> How to complete this task
Every line below should be copied exactly; drop the pictures.
━━ Data shown ━━
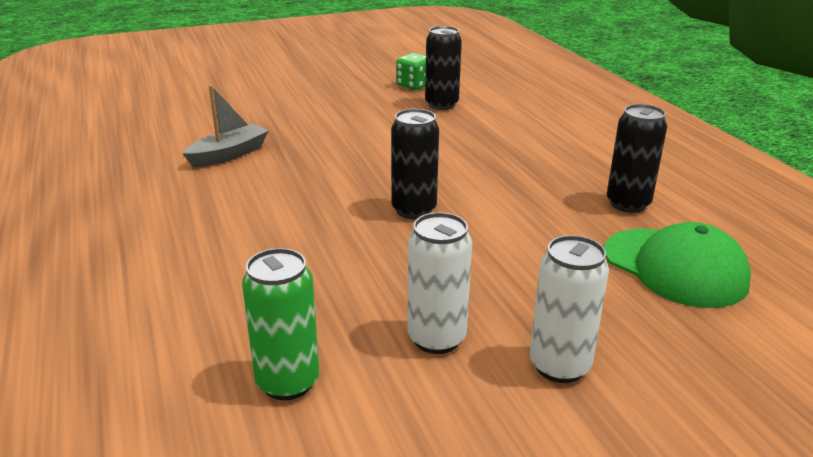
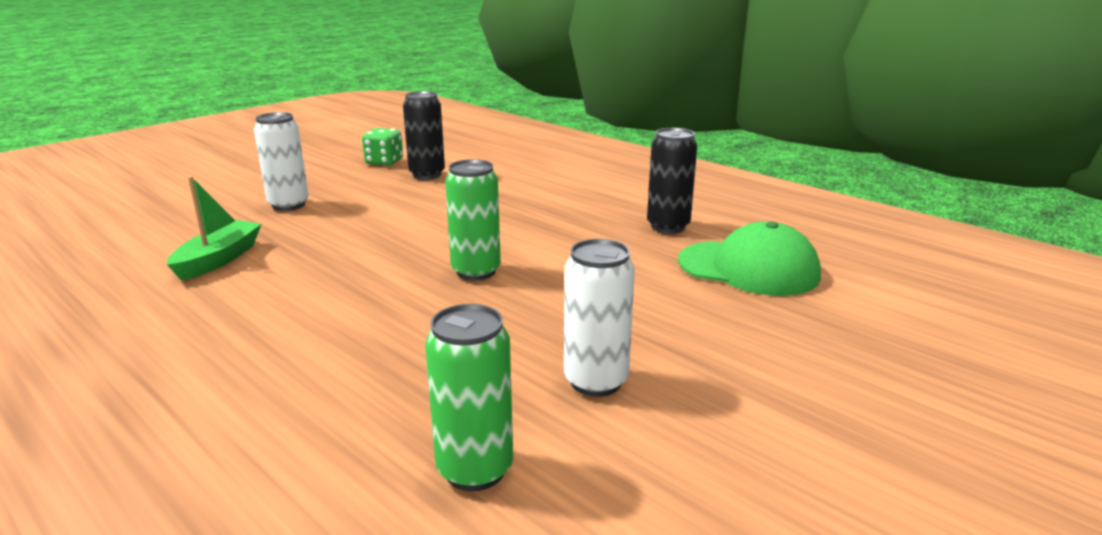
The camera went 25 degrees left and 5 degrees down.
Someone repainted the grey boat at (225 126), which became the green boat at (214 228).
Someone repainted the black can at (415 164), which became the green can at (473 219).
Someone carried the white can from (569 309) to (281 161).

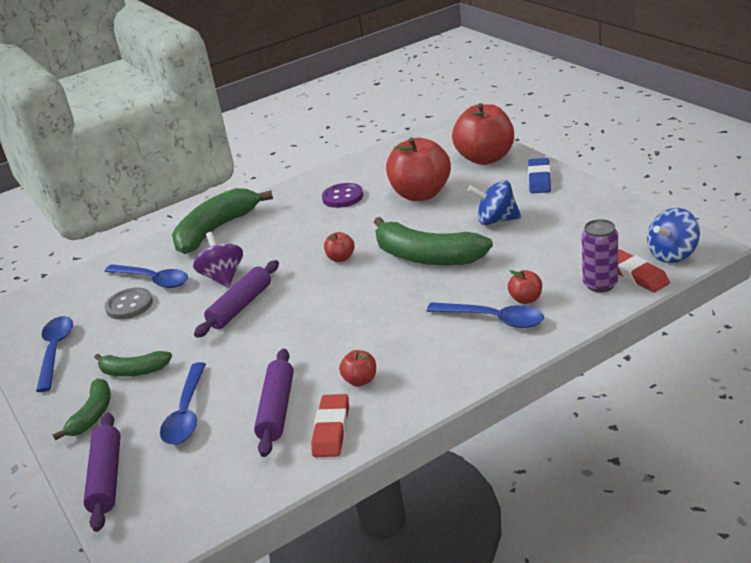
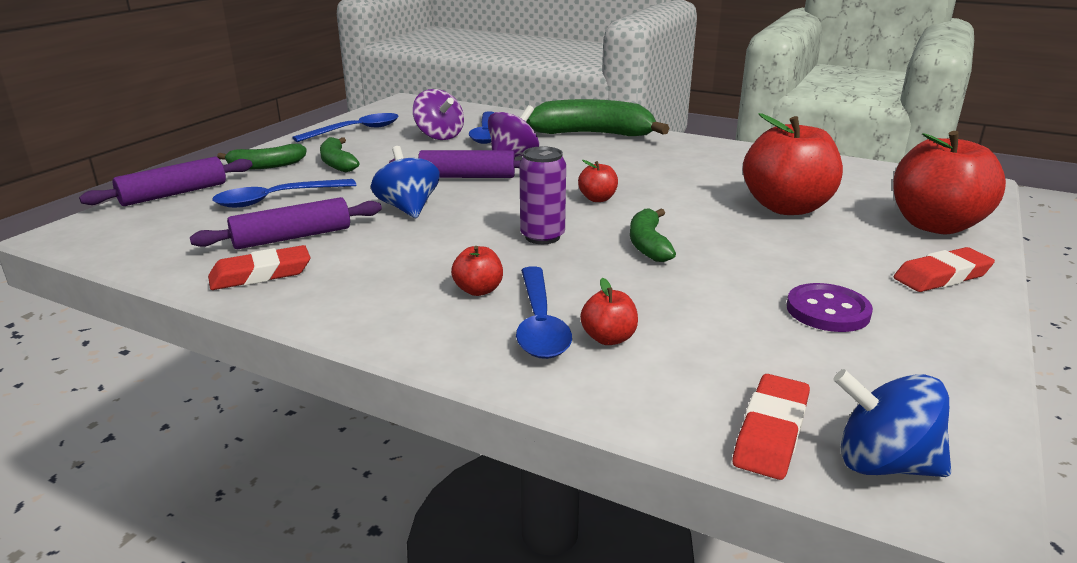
The camera went 55 degrees right and 5 degrees down.
Someone repainted the blue eraser at (539 175), which became the red eraser at (944 269).
Someone carried the blue spinning top from (494 202) to (405 182).
Someone carried the purple button from (342 195) to (830 307).
Someone scaled the green banana at (433 241) by 0.55.
Someone carried the purple can from (600 255) to (542 195).
Someone swapped the grey button at (129 303) for the purple spinning top at (438 114).
Someone carried the red apple from (357 368) to (477 271).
━━━
> Output for this task
The camera went 25 degrees left and 5 degrees down.
Someone repainted the grey boat at (225 126), which became the green boat at (214 228).
Someone repainted the black can at (415 164), which became the green can at (473 219).
Someone carried the white can from (569 309) to (281 161).

The camera went 55 degrees right and 5 degrees down.
Someone repainted the blue eraser at (539 175), which became the red eraser at (944 269).
Someone carried the blue spinning top from (494 202) to (405 182).
Someone carried the purple button from (342 195) to (830 307).
Someone scaled the green banana at (433 241) by 0.55.
Someone carried the purple can from (600 255) to (542 195).
Someone swapped the grey button at (129 303) for the purple spinning top at (438 114).
Someone carried the red apple from (357 368) to (477 271).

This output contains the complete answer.